# Start of RECORDS TO PROCESS

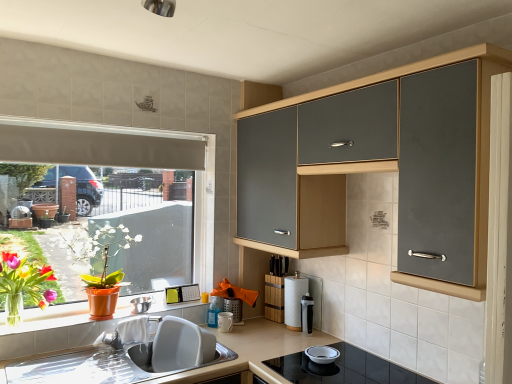
Image resolution: width=512 pixels, height=384 pixels. I want to click on free location to the left of black plastic water bottle at upper right, which is the 6th appliance in left-to-right order, so click(x=275, y=337).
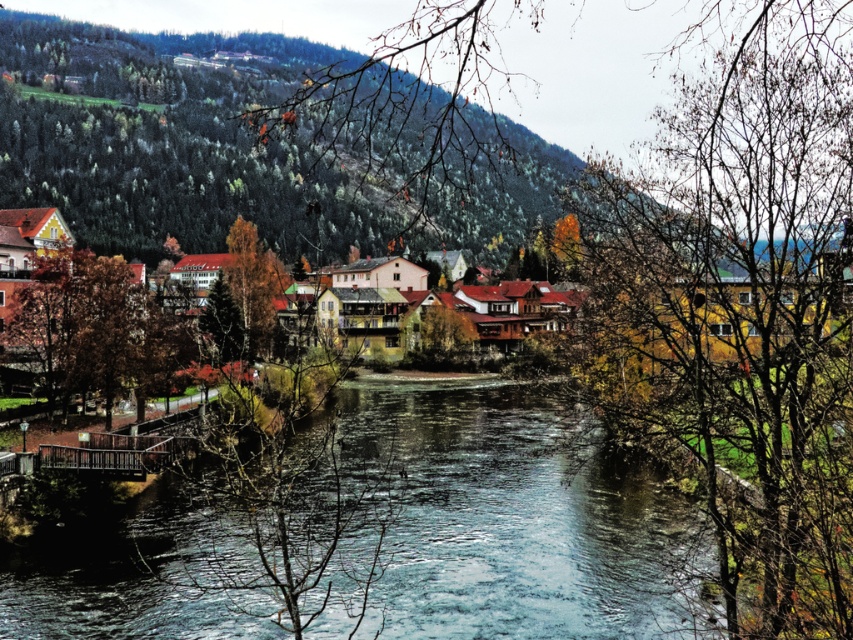
You are standing at the edge of the village and want to cross the river to reach the other side. There is a small bridge on the left and a clear water stream at center. Which path would allow you to stay closer to the golden yellow leaves at center while crossing?

The clear water stream at center is closer to the viewer than the golden yellow leaves at center, so crossing via the clear water stream at center would keep you closer to the golden yellow leaves at center.

You are planning to cross the river using a small boat that is 2 meters wide. The boat can only be placed on the clear water stream at center. Given that the golden yellow leaves at center are narrower than the stream, will the boat fit within the stream?

The clear water stream at center is wider than the golden yellow leaves at center, so the boat that is 2 meters wide can fit within the stream as long as the stream itself is wide enough to accommodate the boat.

You are standing at the edge of the river in the village scene. You see the bare branches at center and the clear water stream at center. Which object is closer to you?

The bare branches at center are closer to the viewer than the clear water stream at center.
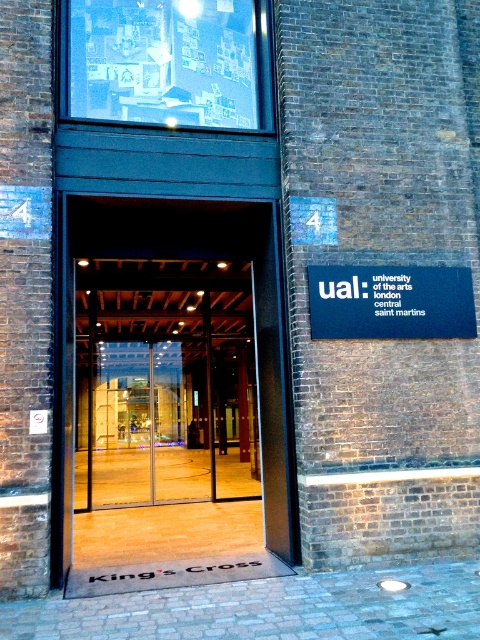
Is transparent glass door at center shorter than blue matte sign at center?

Incorrect, transparent glass door at center's height does not fall short of blue matte sign at center's.

Is the position of transparent glass door at center less distant than that of blue matte sign at center?

Yes, it is in front of blue matte sign at center.

Does point (106, 224) come farther from viewer compared to point (425, 305)?

Yes, it is behind point (425, 305).

This screenshot has width=480, height=640. Find the location of `transparent glass door at center`. transparent glass door at center is located at coordinates (178, 381).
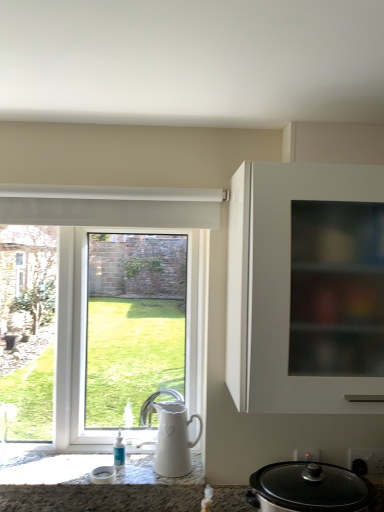
At what (x,y) coordinates should I click in order to perform the action: click on blank area to the left of white ceramic jug at lower center. Please return your answer as a coordinate pair (x, y). The image size is (384, 512). Looking at the image, I should click on (137, 465).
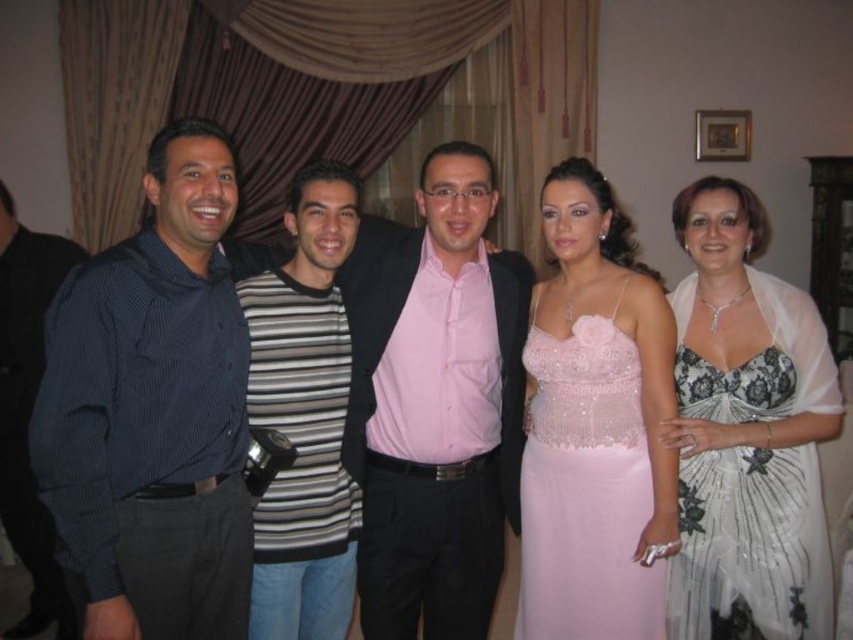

# End of RECORDS TO PROCESS

* TO BE DONE: Reproduce the listing above word for word, leaving out the pictures.

* TASK RESPONSE:
Image resolution: width=512 pixels, height=384 pixels. I want to click on free location to the left of black plastic water bottle at upper right, which is the 6th appliance in left-to-right order, so click(x=275, y=337).
You are standing at the edge of the village and want to cross the river to reach the other side. There is a small bridge on the left and a clear water stream at center. Which path would allow you to stay closer to the golden yellow leaves at center while crossing?

The clear water stream at center is closer to the viewer than the golden yellow leaves at center, so crossing via the clear water stream at center would keep you closer to the golden yellow leaves at center.

You are planning to cross the river using a small boat that is 2 meters wide. The boat can only be placed on the clear water stream at center. Given that the golden yellow leaves at center are narrower than the stream, will the boat fit within the stream?

The clear water stream at center is wider than the golden yellow leaves at center, so the boat that is 2 meters wide can fit within the stream as long as the stream itself is wide enough to accommodate the boat.

You are standing at the edge of the river in the village scene. You see the bare branches at center and the clear water stream at center. Which object is closer to you?

The bare branches at center are closer to the viewer than the clear water stream at center.
Is transparent glass door at center shorter than blue matte sign at center?

Incorrect, transparent glass door at center's height does not fall short of blue matte sign at center's.

Is the position of transparent glass door at center less distant than that of blue matte sign at center?

Yes, it is in front of blue matte sign at center.

Does point (106, 224) come farther from viewer compared to point (425, 305)?

Yes, it is behind point (425, 305).

This screenshot has width=480, height=640. Find the location of `transparent glass door at center`. transparent glass door at center is located at coordinates (178, 381).
At what (x,y) coordinates should I click in order to perform the action: click on blank area to the left of white ceramic jug at lower center. Please return your answer as a coordinate pair (x, y). The image size is (384, 512). Looking at the image, I should click on (137, 465).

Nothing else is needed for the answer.